== Assignment ==
All entries below need to be written out exactly, but without their pictures.

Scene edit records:
# # # # # # #

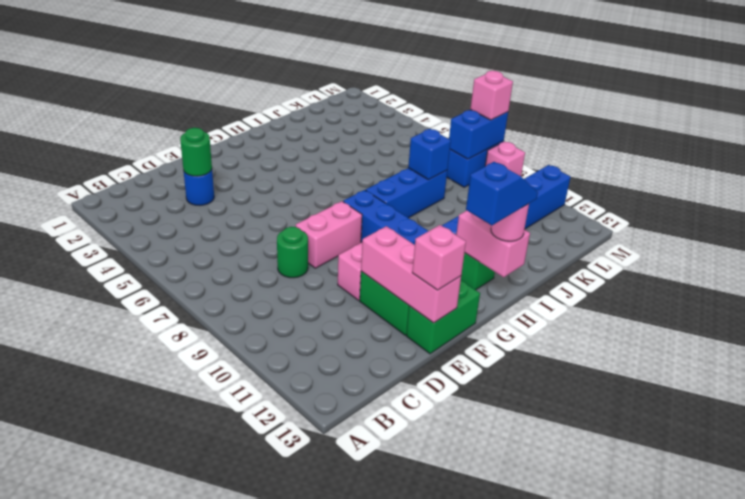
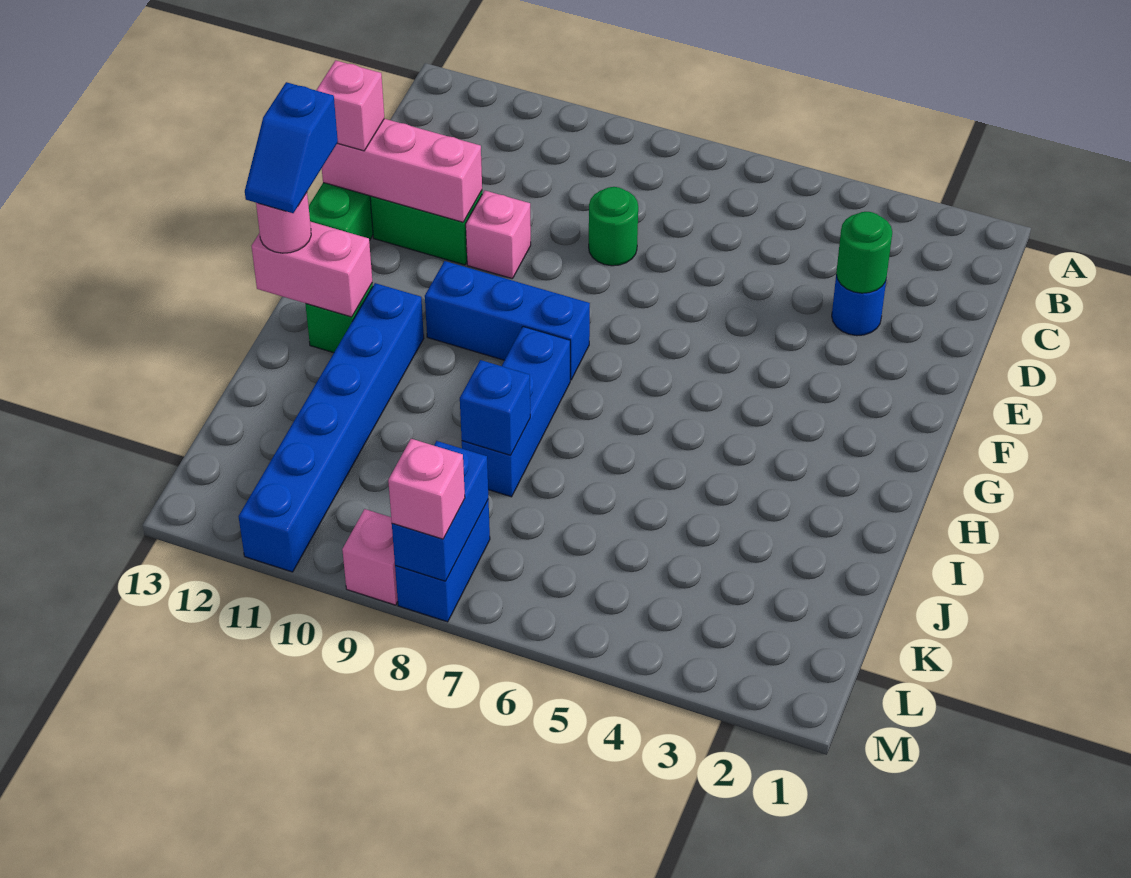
pink brick E8:F8 level 1 -> none

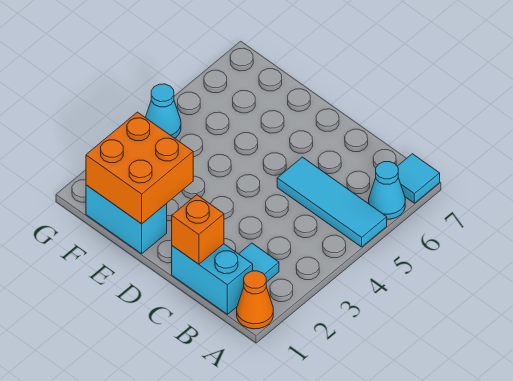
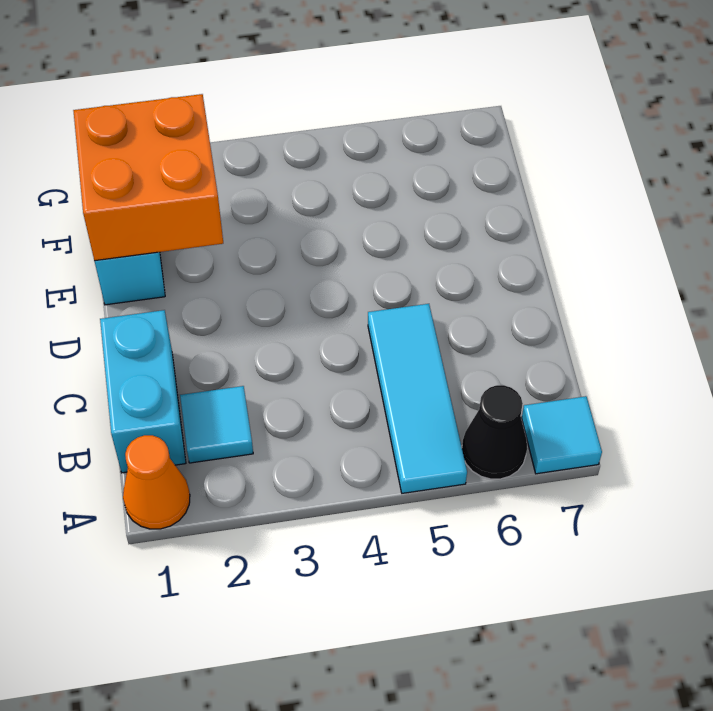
cyan cone A6 level 1 -> black cone A6 level 1
orange brick C1 level 2 -> none
cyan cone G4 level 1 -> none

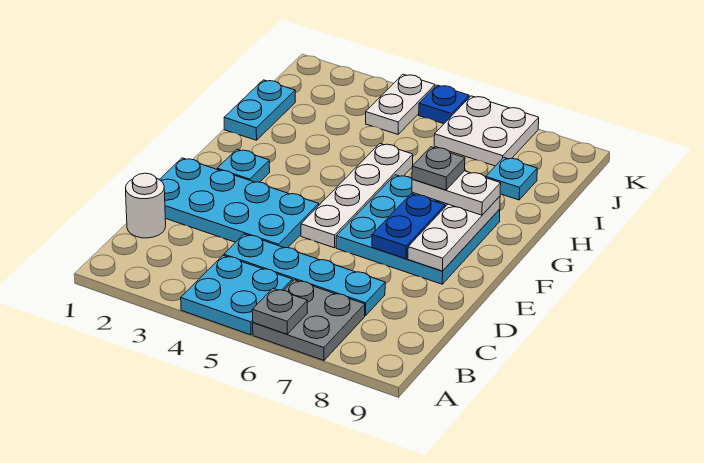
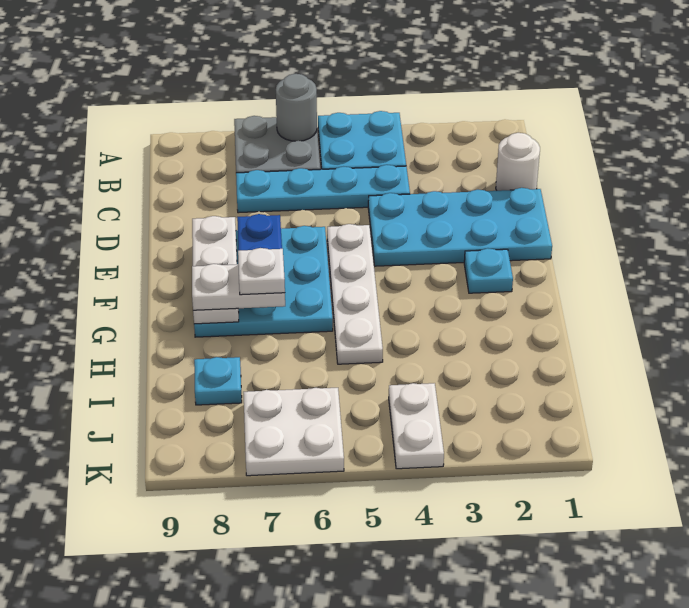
grey plate A6 level 2 -> grey round brick A6 level 2
grey plate G7 level 4 -> white plate G7 level 4
cyan plate H1:I1 level 1 -> none
blue plate K5 level 1 -> none

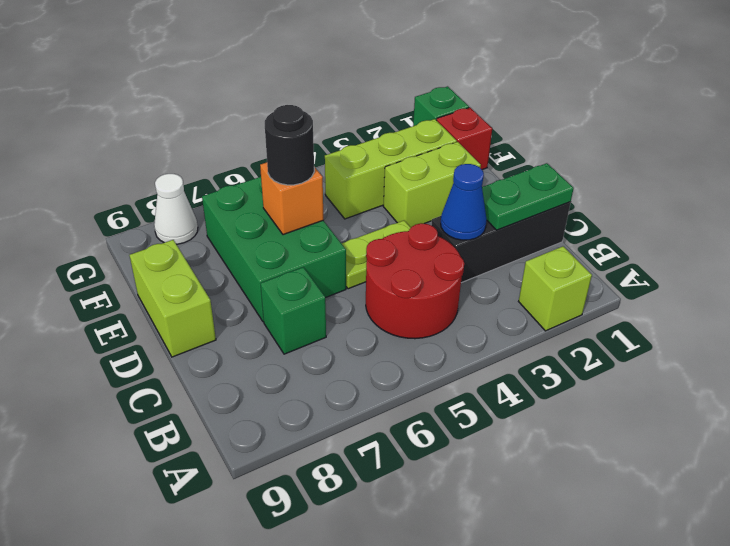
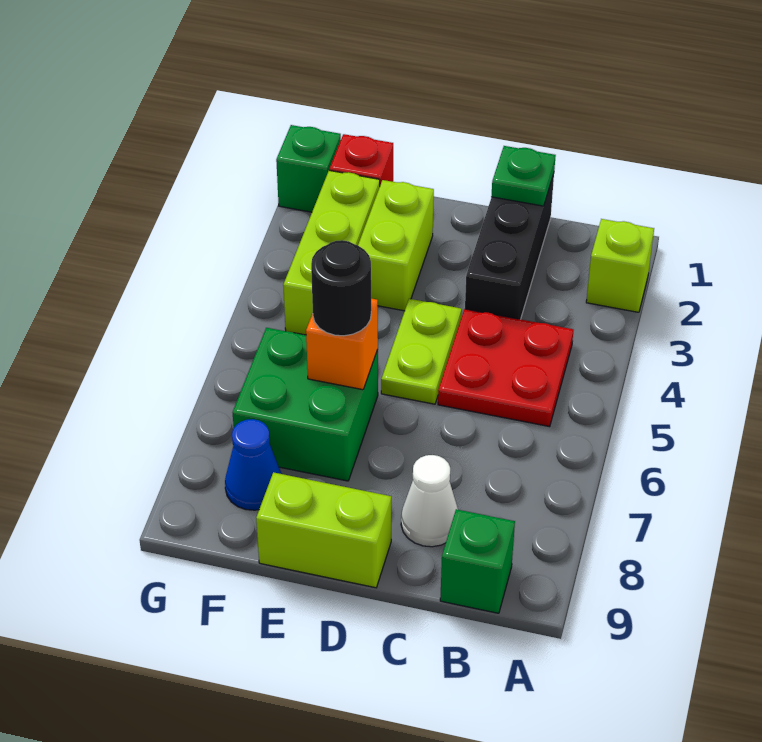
red round brick B4:C5 level 1 -> red plate B4:C5 level 1
green plate C1:C2 level 2 -> green plate C1 level 2
blue cone C3 level 2 -> blue cone F8 level 1
green brick C7 level 1 -> green brick B9 level 1
green brick D6:F7 level 1 -> green brick E6:F7 level 1
white cone G8 level 1 -> white cone C8 level 1

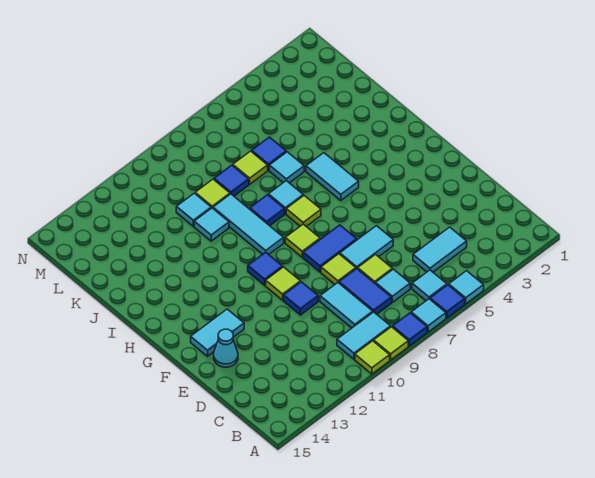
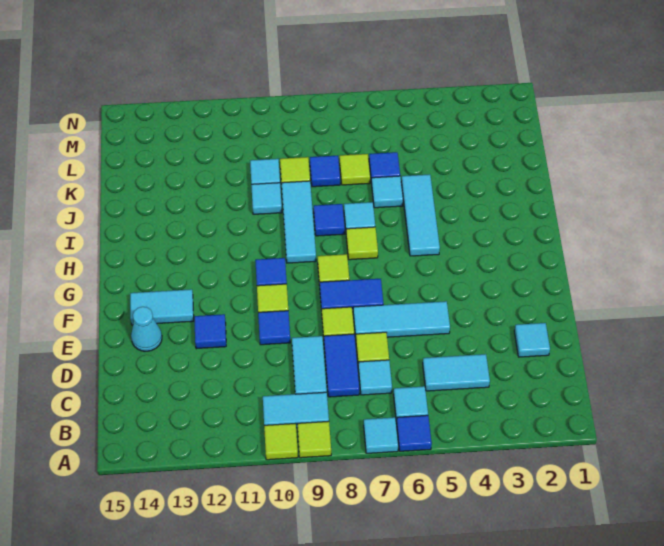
cyan tile A5 level 1 -> cyan tile D2 level 1
blue tile A8 level 1 -> blue tile E12 level 1
cyan tile E6:E7 level 1 -> cyan tile E5:E7 level 1
cyan tile H5:I5 level 1 -> cyan tile H5:J5 level 1

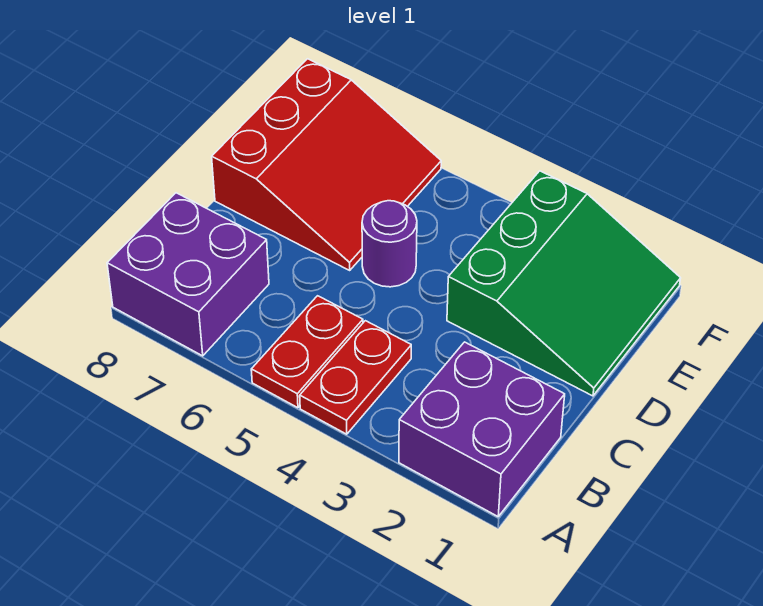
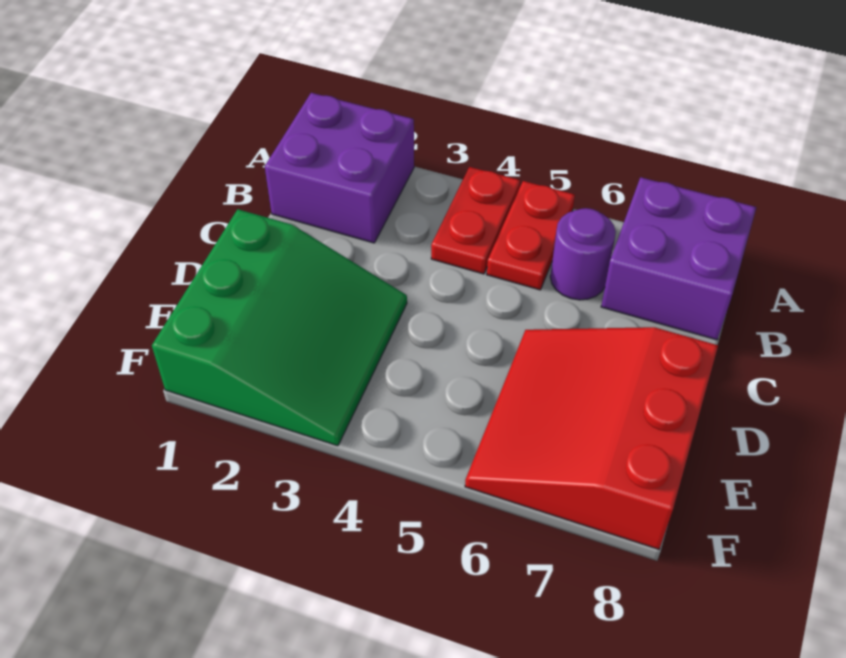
green slope D1:F3 level 1 top 3 -> green slope D1:F3 level 1 top 1
purple round brick D5 level 1 -> purple round brick B6 level 1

# # # # # # #

== Your response ==
pink brick E8:F8 level 1 -> none

cyan cone A6 level 1 -> black cone A6 level 1
orange brick C1 level 2 -> none
cyan cone G4 level 1 -> none

grey plate A6 level 2 -> grey round brick A6 level 2
grey plate G7 level 4 -> white plate G7 level 4
cyan plate H1:I1 level 1 -> none
blue plate K5 level 1 -> none

red round brick B4:C5 level 1 -> red plate B4:C5 level 1
green plate C1:C2 level 2 -> green plate C1 level 2
blue cone C3 level 2 -> blue cone F8 level 1
green brick C7 level 1 -> green brick B9 level 1
green brick D6:F7 level 1 -> green brick E6:F7 level 1
white cone G8 level 1 -> white cone C8 level 1

cyan tile A5 level 1 -> cyan tile D2 level 1
blue tile A8 level 1 -> blue tile E12 level 1
cyan tile E6:E7 level 1 -> cyan tile E5:E7 level 1
cyan tile H5:I5 level 1 -> cyan tile H5:J5 level 1

green slope D1:F3 level 1 top 3 -> green slope D1:F3 level 1 top 1
purple round brick D5 level 1 -> purple round brick B6 level 1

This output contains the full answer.